— Source material —

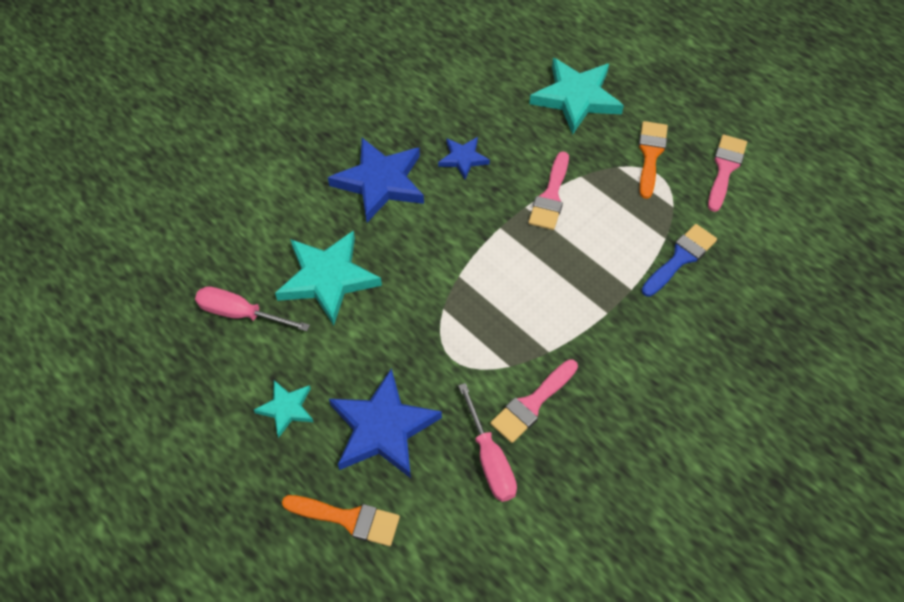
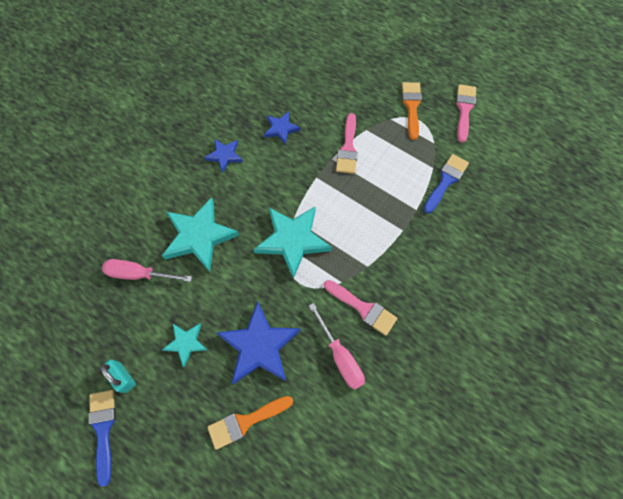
camera: 10 degrees left, 10 degrees up
(160, 496) = (103, 429): none -> blue brush
(196, 437) = (123, 377): none -> turquoise padlock
(348, 519) = (246, 421): orange brush -> orange brush turned 150 degrees clockwise
(380, 182) = (224, 156): blue star -> blue star, size x0.53
(532, 403) = (363, 308): pink brush -> pink brush turned 90 degrees counterclockwise
(576, 98) = (352, 71): turquoise star -> turquoise star (292, 240)

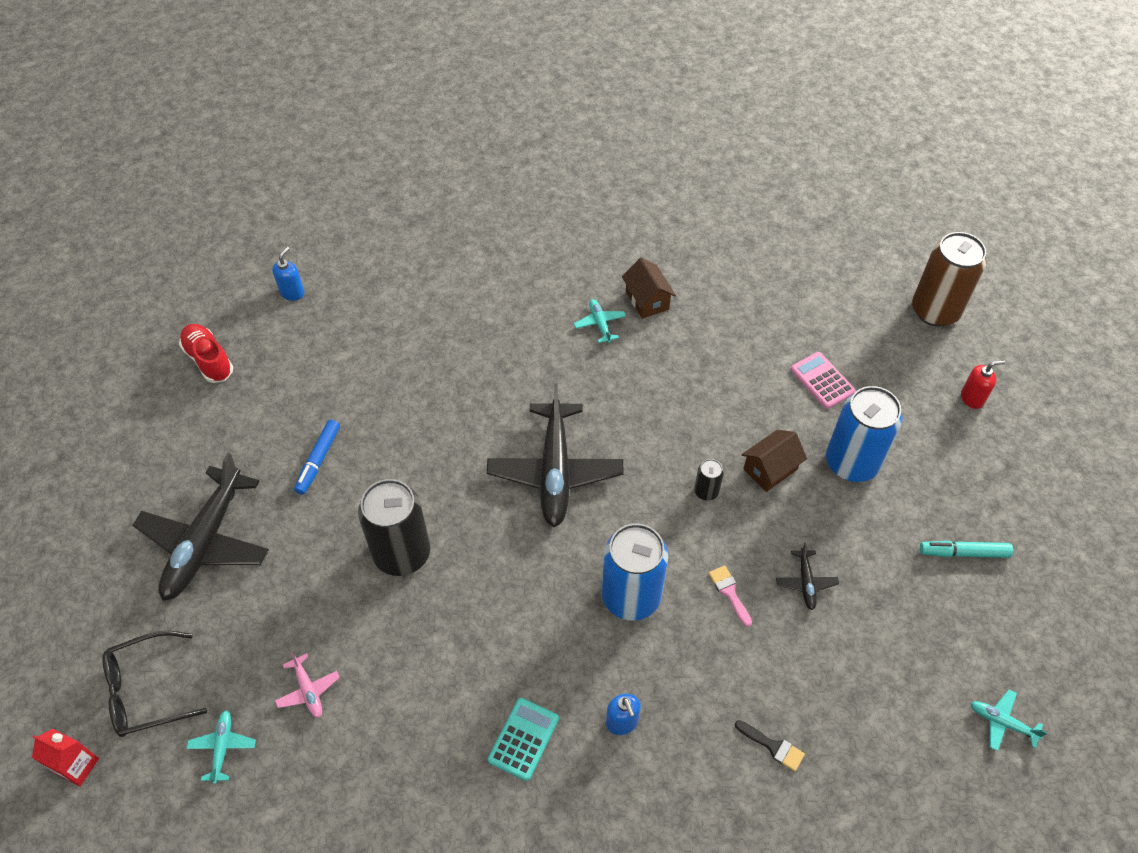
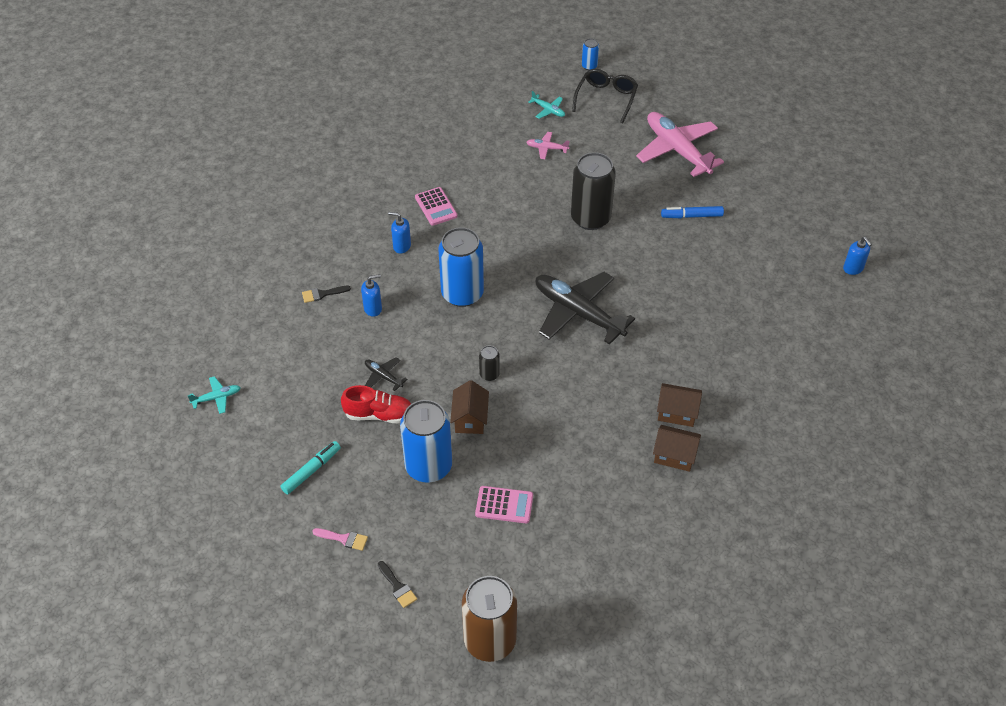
camera: 130 degrees right, 5 degrees down
(77, 766) = (589, 66): red carton -> blue can
(205, 542) = (677, 150): black plane -> pink plane
(209, 360) = (821, 205): red shoe -> red shoe (379, 414)
(318, 460) = (691, 216): blue marker -> blue marker turned 60 degrees counterclockwise
(523, 739) = (436, 207): turquoise calculator -> pink calculator
(600, 324) = (677, 412): turquoise plane -> brown house
(729, 592) = (417, 337): pink brush -> pink brush (344, 539)
(738, 670) = (373, 308): none -> blue soap dispenser
(972, 398) = (397, 587): red soap dispenser -> black brush

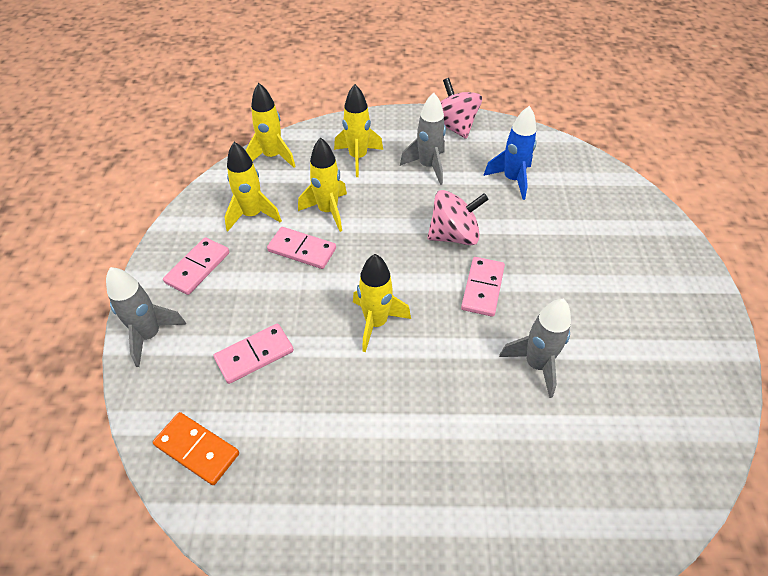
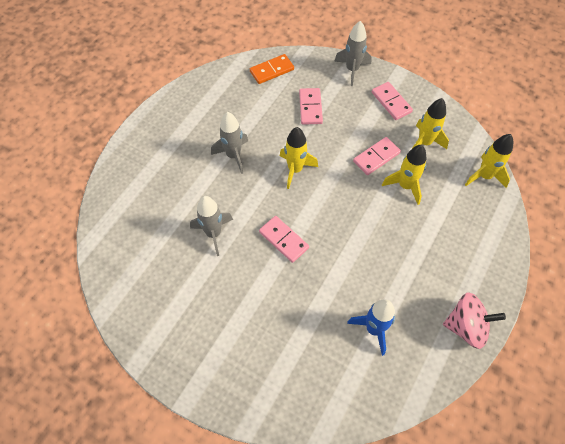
camera: 120 degrees right, 10 degrees up
(358, 158) = (456, 231): yellow rocket -> none
(428, 166) = (421, 275): grey rocket -> grey rocket (233, 155)
(454, 235) = (338, 250): pink spinning top -> none

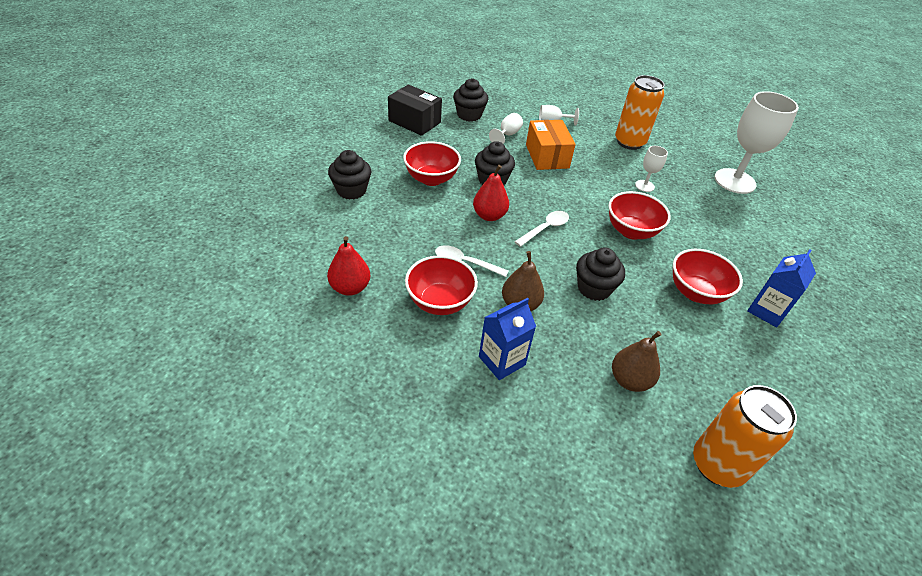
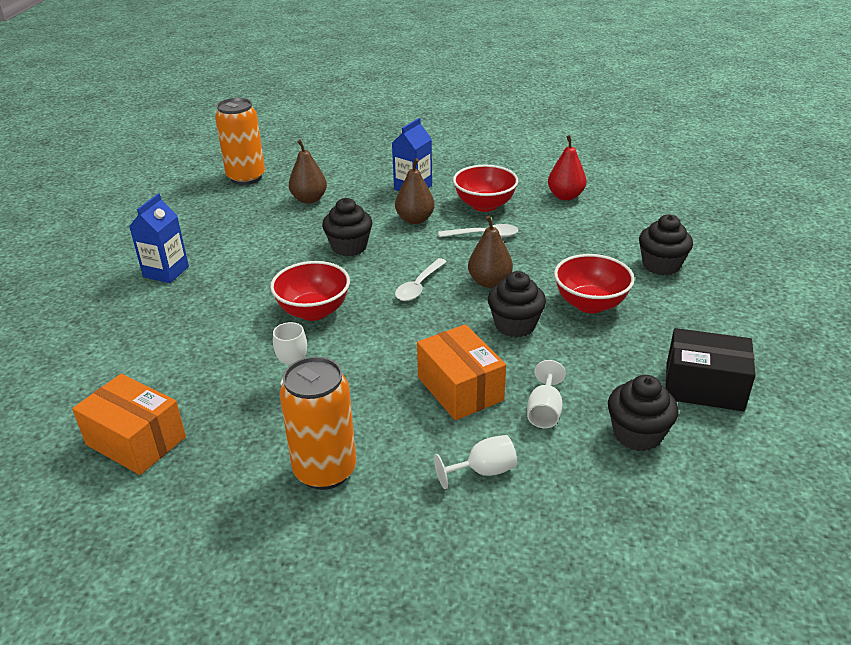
camera: 165 degrees right, 10 degrees down
(489, 216) = (489, 282): red pear -> brown pear
(695, 292) = (241, 269): red bowl -> none
(734, 181) = (136, 441): white goblet -> orange box

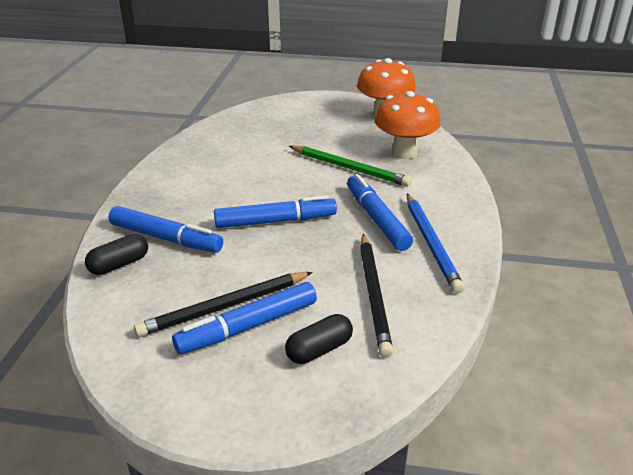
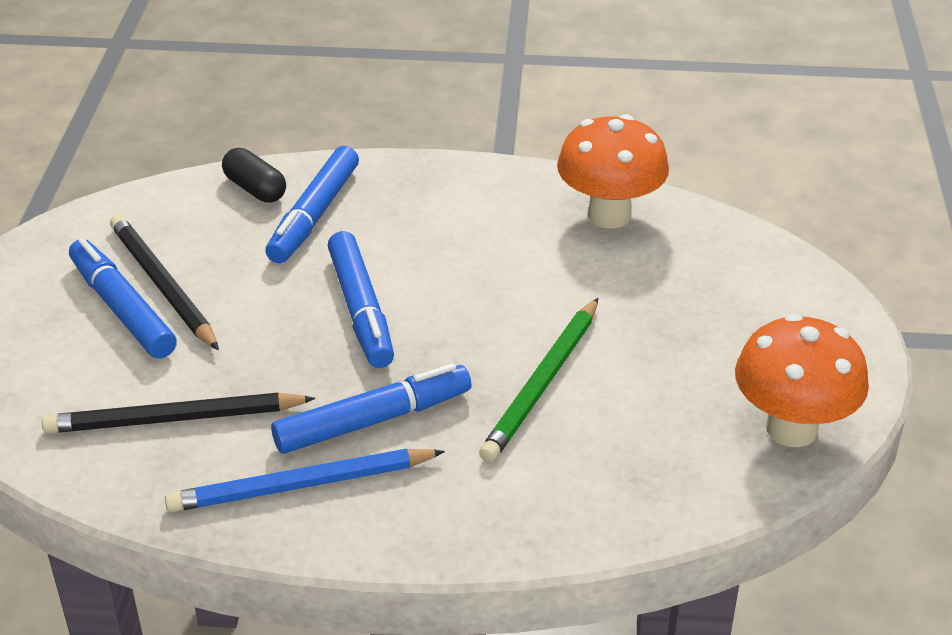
camera: 85 degrees right, 5 degrees up
(319, 349) = (71, 372): black capsule -> none
(404, 153) = (620, 458): orange mushroom -> orange mushroom (609, 215)

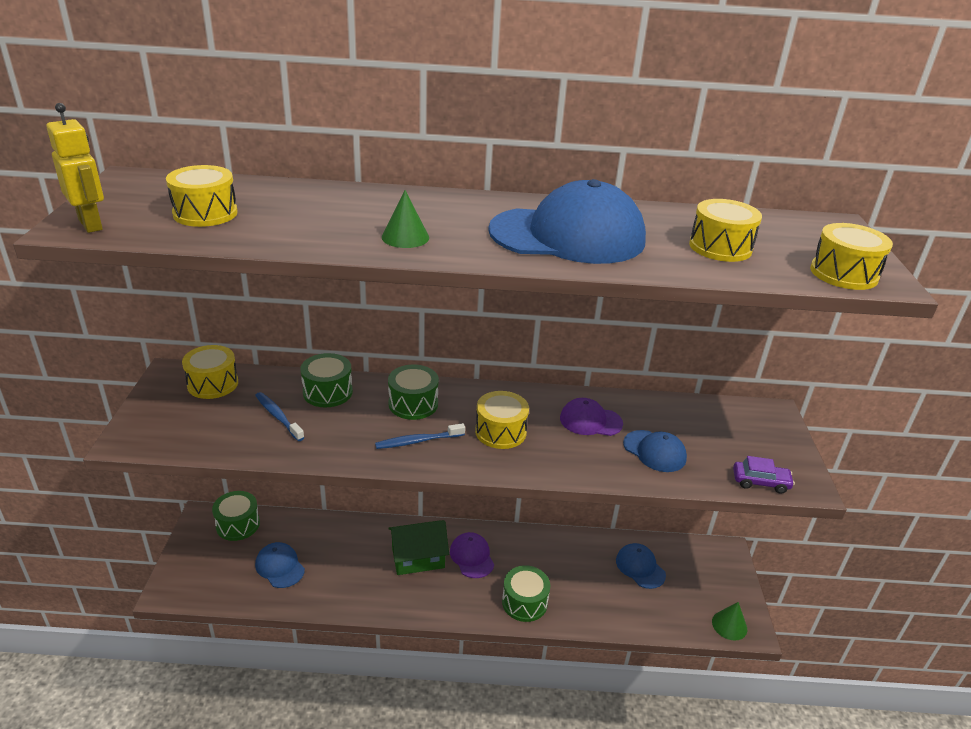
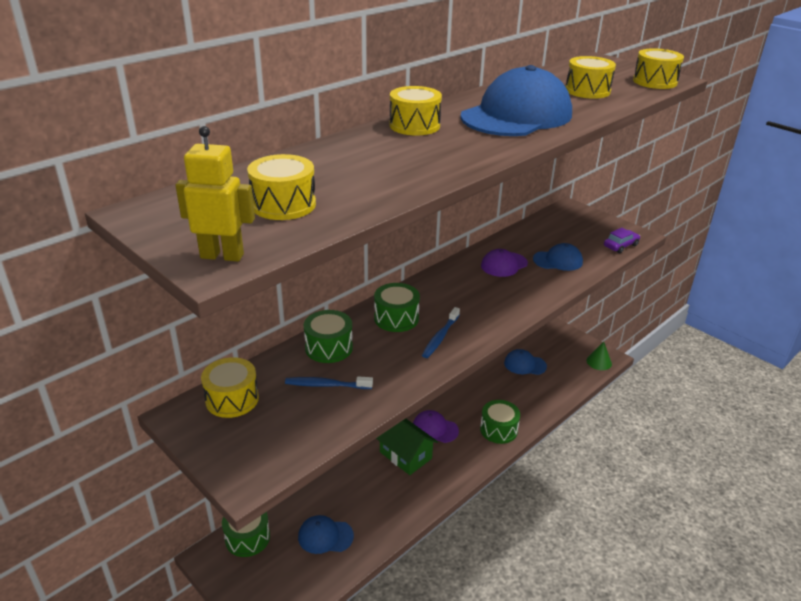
camera: 45 degrees left, 0 degrees up
(405, 237) = (446, 156): green cone -> none
(418, 558) = (405, 455): green house -> green house turned 75 degrees counterclockwise
(500, 432) = (472, 301): yellow drum -> yellow drum (414, 125)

— How to complete this task —
Return from the data every line that holds "soap".

— Answer below —
(738, 670) = (373, 308): none -> blue soap dispenser
(972, 398) = (397, 587): red soap dispenser -> black brush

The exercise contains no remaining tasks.